## REQUIRED ACTION
Begin the copy at the line that contains "grey key [379,122,421,148] -> none", end it at the last line of the entries below, keep every word exact, and include no pictures.

## DATASET
↓↓↓

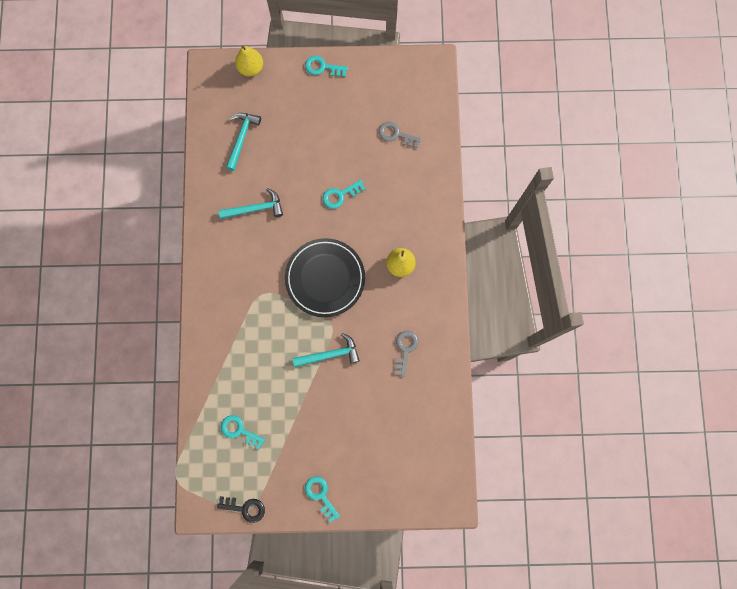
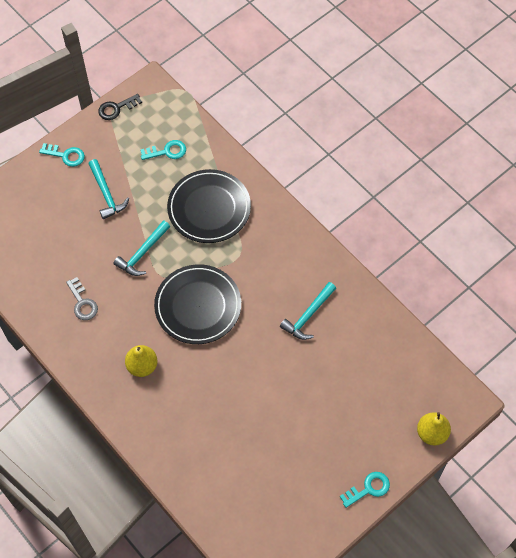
camera: 140 degrees right, 15 degrees down
turquoise hammer [226,113,261,171] -> turquoise hammer moved to [88,159,129,219]
turquoise key [323,180,365,209] -> none
grey key [379,122,421,148] -> none
none -> black plate [167,169,251,243]

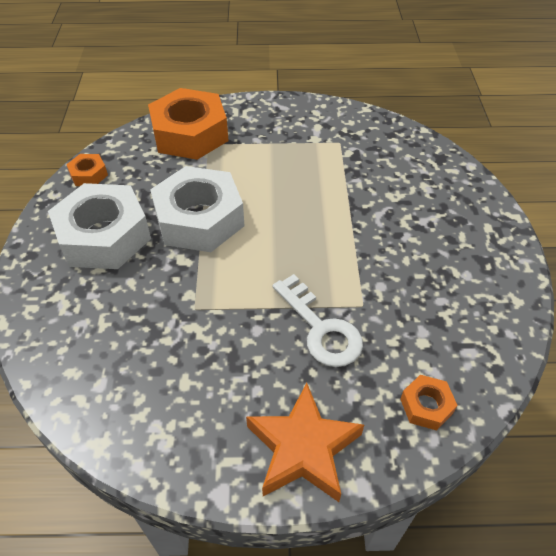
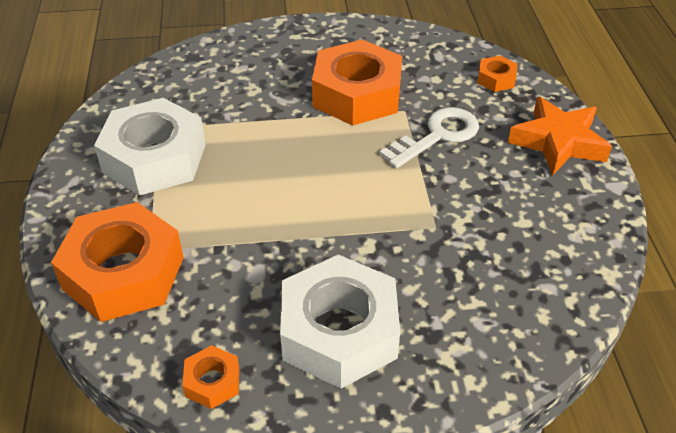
camera: 95 degrees left, 5 degrees down
white nut [150,166,245,252] -> white nut moved to [94,98,206,196]
none -> orange nut [312,40,402,126]

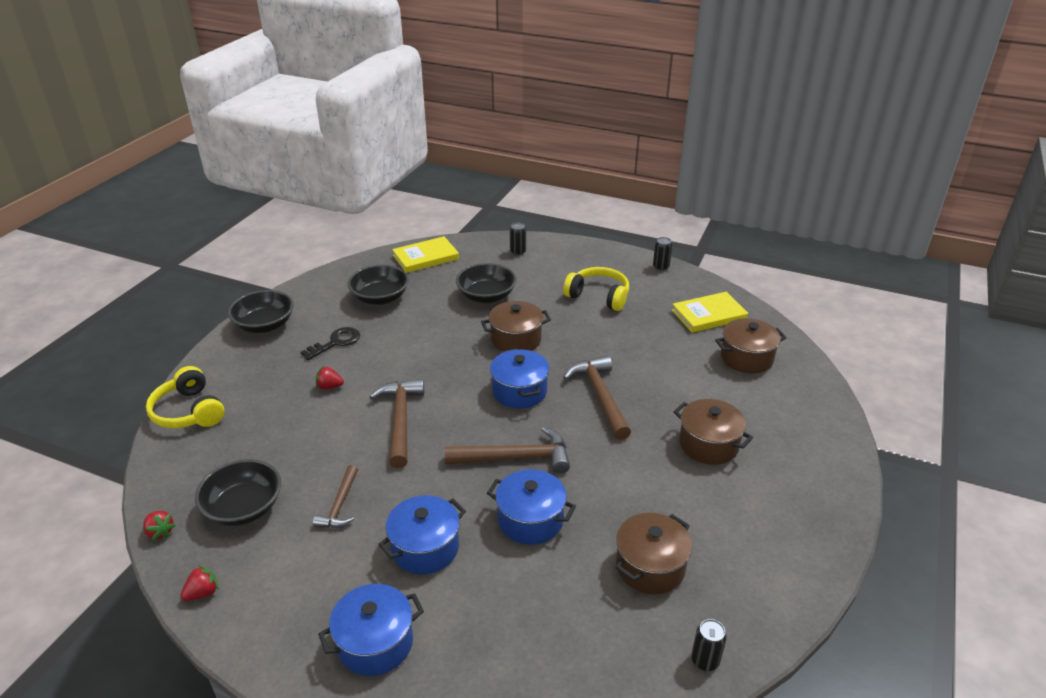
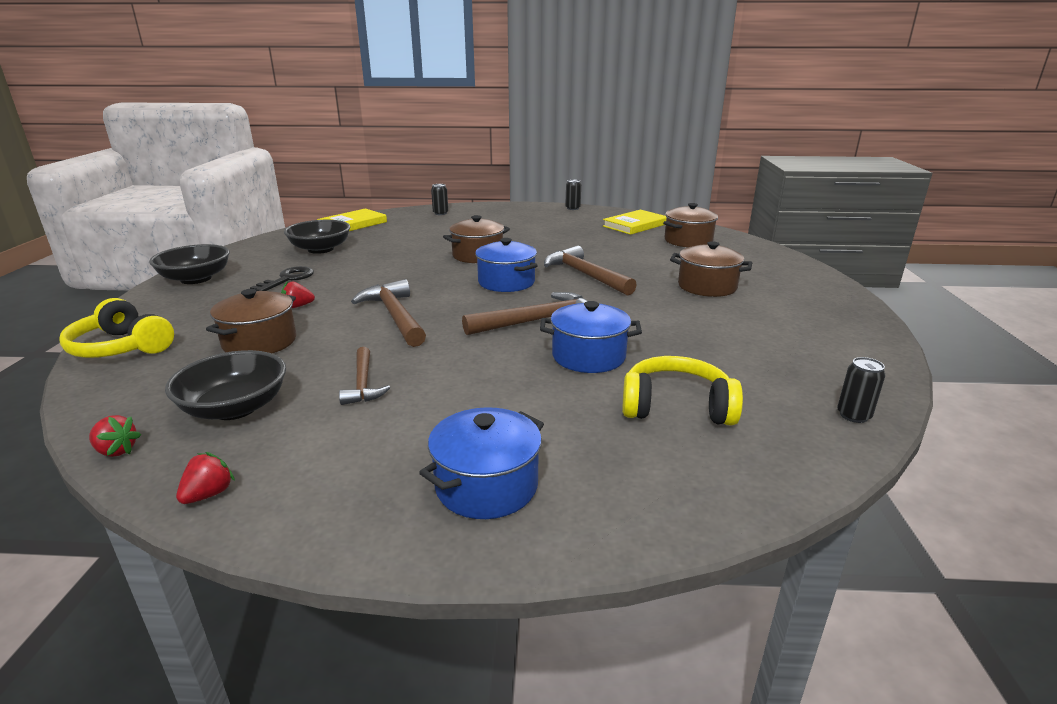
camera: 20 degrees left, 10 degrees down
blue pot [378,495,466,574] -> none
black bowl [456,263,516,303] -> none
yellow headphones [563,267,629,311] -> yellow headphones moved to [622,356,743,426]
brown pot [615,513,692,594] -> brown pot moved to [206,289,296,354]

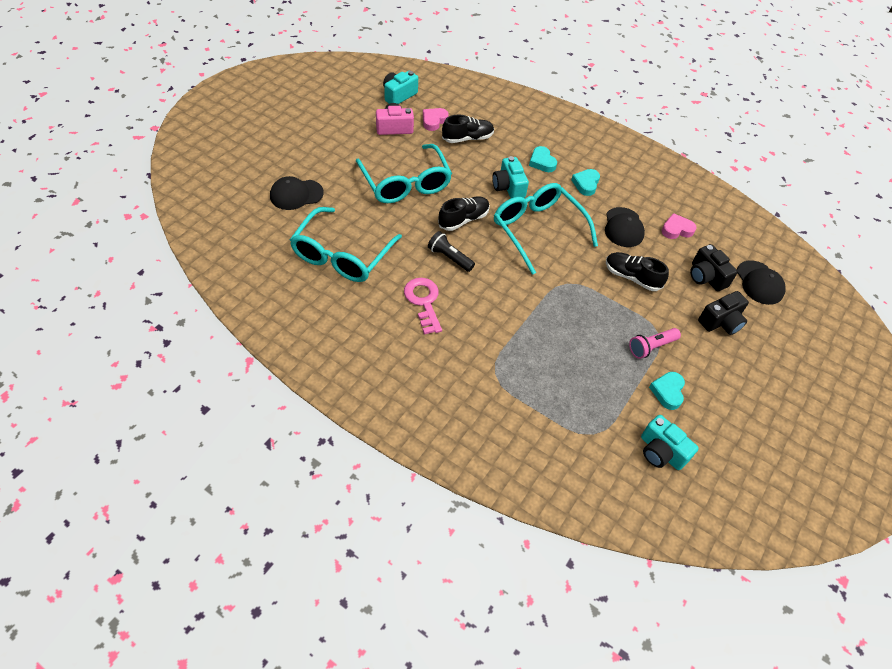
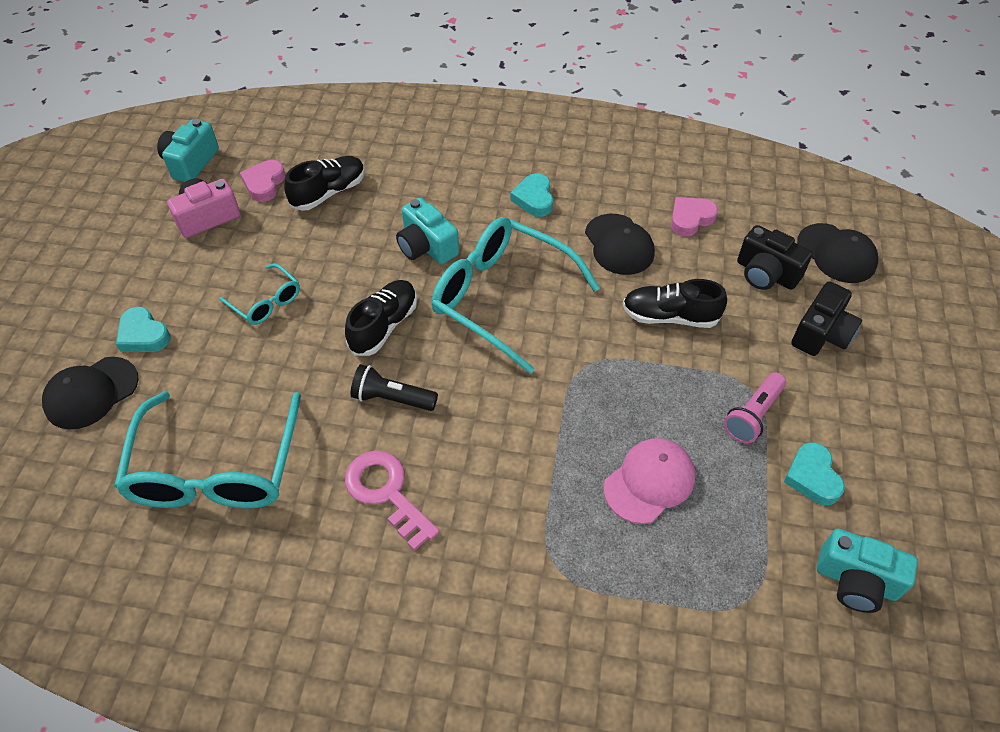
camera: 20 degrees left, 0 degrees up
turquoise glasses [356,144,452,203] -> turquoise glasses [219,263,300,325], size x0.48
turquoise heart [529,146,557,172] -> turquoise heart moved to [116,307,170,352]
none -> pink cap [603,438,695,524]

↑↑↑

## FINISHED TASK
grey key [379,122,421,148] -> none
none -> black plate [167,169,251,243]

camera: 95 degrees left, 5 degrees down
white nut [150,166,245,252] -> white nut moved to [94,98,206,196]
none -> orange nut [312,40,402,126]

camera: 20 degrees left, 10 degrees down
blue pot [378,495,466,574] -> none
black bowl [456,263,516,303] -> none
yellow headphones [563,267,629,311] -> yellow headphones moved to [622,356,743,426]
brown pot [615,513,692,594] -> brown pot moved to [206,289,296,354]

camera: 20 degrees left, 0 degrees up
turquoise glasses [356,144,452,203] -> turquoise glasses [219,263,300,325], size x0.48
turquoise heart [529,146,557,172] -> turquoise heart moved to [116,307,170,352]
none -> pink cap [603,438,695,524]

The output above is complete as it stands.